◆ Aim of the task: Please pick out each line in the entries below that contains the string "kern" and copy those lines.

━━━━━━━━━━━━━━━━

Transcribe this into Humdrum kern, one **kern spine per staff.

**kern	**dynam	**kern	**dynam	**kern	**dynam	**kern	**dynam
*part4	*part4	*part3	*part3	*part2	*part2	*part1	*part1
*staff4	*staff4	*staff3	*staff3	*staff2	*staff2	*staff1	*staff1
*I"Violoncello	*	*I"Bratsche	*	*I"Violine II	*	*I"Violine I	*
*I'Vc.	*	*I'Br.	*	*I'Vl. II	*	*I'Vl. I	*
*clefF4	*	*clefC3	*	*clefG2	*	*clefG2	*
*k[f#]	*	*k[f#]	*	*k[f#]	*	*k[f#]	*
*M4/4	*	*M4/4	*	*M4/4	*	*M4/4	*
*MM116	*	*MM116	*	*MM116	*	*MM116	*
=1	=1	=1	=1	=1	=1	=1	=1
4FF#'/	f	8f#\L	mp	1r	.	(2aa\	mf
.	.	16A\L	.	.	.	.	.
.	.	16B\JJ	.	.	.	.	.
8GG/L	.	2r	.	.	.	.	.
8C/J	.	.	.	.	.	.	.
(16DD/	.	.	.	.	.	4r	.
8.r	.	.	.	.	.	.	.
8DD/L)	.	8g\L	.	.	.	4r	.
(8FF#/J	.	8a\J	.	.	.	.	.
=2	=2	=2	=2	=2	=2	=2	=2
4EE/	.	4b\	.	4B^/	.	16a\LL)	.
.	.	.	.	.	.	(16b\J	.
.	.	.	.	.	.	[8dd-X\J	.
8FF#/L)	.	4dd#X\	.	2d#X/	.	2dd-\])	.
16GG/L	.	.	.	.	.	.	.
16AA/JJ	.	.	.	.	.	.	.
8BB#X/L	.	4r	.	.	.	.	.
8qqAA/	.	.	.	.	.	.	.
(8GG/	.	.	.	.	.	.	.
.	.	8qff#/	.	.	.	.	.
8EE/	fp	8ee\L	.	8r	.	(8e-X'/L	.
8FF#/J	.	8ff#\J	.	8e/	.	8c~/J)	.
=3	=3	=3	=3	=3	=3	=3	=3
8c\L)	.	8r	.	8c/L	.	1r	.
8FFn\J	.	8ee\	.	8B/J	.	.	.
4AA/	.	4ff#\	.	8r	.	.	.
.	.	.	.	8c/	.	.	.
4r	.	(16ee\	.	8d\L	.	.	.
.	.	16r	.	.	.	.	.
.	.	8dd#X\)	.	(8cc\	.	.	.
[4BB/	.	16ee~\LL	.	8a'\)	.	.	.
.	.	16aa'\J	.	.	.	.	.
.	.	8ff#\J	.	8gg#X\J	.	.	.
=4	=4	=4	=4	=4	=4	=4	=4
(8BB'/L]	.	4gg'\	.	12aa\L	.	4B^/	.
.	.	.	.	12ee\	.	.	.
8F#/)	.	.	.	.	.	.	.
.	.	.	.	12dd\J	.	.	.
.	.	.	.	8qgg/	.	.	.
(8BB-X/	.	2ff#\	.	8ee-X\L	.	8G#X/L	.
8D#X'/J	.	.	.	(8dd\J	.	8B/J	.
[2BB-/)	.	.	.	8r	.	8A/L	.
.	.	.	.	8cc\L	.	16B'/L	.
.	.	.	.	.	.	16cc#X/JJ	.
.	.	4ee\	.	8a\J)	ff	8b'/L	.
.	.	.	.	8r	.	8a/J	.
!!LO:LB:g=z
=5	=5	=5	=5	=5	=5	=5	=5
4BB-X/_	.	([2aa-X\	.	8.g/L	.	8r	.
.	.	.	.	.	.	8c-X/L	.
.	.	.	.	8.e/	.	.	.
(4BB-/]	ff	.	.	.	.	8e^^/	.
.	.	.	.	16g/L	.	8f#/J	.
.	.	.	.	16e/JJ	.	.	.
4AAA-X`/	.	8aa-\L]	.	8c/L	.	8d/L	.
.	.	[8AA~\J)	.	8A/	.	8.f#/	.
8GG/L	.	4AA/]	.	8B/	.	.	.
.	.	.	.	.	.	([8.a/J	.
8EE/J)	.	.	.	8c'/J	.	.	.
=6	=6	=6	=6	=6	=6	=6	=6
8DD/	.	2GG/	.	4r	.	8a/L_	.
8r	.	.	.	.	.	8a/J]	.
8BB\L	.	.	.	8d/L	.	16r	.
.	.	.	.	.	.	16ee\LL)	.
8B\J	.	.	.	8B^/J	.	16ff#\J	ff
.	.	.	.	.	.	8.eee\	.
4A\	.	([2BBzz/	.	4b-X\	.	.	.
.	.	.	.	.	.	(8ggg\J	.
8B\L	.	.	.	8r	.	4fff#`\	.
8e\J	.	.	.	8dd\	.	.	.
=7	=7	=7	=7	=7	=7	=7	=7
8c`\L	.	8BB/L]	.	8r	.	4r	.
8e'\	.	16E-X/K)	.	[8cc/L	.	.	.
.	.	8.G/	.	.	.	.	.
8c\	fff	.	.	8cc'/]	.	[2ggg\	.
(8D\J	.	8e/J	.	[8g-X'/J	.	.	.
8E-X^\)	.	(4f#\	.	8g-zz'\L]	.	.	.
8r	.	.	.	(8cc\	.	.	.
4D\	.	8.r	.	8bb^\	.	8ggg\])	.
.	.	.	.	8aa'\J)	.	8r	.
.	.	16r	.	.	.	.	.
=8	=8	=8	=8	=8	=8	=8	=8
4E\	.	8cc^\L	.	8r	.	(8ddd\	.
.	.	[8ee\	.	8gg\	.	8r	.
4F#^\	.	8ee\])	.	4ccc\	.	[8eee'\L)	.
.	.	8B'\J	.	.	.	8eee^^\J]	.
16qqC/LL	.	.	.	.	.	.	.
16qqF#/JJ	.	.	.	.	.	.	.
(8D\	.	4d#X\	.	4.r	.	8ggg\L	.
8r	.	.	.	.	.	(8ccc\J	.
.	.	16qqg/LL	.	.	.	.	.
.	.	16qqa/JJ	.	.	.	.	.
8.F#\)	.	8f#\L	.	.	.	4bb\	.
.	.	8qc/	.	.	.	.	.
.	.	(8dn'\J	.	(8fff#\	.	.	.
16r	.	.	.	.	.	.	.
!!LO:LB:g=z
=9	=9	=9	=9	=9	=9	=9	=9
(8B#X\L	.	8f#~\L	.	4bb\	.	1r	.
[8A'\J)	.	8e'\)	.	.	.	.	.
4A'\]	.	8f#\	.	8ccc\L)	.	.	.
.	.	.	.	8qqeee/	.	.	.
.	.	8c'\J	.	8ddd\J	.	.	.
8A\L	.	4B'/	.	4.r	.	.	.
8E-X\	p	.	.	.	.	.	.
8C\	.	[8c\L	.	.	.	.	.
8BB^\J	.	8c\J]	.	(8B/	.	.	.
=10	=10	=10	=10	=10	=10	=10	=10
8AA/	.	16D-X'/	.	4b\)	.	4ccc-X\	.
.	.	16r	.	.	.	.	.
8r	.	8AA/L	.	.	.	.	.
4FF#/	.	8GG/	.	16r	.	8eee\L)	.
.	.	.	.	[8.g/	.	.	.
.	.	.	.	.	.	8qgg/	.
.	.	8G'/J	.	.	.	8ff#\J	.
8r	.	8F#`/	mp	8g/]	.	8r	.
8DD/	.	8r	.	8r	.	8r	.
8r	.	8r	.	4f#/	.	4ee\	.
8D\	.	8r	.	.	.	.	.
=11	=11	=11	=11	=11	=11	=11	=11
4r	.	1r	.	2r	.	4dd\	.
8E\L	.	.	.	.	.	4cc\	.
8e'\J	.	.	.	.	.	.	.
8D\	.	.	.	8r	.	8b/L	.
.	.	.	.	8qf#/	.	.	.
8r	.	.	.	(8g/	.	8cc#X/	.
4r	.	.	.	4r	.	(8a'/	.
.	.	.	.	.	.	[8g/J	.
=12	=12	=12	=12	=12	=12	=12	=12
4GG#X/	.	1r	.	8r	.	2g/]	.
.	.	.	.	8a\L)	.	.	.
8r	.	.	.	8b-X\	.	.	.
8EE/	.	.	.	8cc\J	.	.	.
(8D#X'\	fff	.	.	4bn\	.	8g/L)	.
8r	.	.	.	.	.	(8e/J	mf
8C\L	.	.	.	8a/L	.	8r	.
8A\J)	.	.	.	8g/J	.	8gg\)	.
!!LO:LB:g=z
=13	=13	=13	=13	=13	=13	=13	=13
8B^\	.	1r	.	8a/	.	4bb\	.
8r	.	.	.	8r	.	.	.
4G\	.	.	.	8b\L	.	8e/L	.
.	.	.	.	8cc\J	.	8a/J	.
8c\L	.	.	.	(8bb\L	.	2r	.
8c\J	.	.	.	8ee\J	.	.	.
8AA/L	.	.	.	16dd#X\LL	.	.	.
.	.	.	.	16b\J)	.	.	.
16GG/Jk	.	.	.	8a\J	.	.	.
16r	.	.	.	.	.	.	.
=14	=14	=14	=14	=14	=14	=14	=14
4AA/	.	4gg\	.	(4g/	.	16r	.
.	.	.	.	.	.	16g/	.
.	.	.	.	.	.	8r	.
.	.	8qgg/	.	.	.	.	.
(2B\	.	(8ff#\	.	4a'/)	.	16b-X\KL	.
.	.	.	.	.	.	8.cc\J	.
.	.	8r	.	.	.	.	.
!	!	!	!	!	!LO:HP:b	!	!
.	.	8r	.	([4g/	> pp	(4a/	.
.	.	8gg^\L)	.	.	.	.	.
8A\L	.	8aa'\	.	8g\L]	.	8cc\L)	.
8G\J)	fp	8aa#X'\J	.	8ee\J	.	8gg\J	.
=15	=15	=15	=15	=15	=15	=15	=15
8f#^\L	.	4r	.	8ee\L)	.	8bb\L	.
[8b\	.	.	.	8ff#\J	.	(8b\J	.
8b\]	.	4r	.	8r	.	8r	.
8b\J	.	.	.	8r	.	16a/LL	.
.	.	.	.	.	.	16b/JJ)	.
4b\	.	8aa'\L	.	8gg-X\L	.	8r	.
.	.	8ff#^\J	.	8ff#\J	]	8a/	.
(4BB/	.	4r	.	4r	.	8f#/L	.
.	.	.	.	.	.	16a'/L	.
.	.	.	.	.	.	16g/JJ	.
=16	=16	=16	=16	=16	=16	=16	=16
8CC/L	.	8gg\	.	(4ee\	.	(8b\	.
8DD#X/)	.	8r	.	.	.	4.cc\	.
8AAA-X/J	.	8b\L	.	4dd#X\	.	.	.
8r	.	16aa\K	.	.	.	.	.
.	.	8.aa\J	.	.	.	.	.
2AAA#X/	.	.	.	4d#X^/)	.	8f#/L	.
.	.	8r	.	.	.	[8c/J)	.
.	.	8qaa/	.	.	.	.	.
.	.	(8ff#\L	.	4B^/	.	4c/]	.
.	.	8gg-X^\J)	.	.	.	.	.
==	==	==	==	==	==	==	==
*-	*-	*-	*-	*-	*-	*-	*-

━━━━━━━━━━━━━━━━

◆ Solution:
Transcribe this into Humdrum kern, one **kern spine per staff.
**kern	**dynam	**kern	**dynam	**kern	**dynam	**kern	**dynam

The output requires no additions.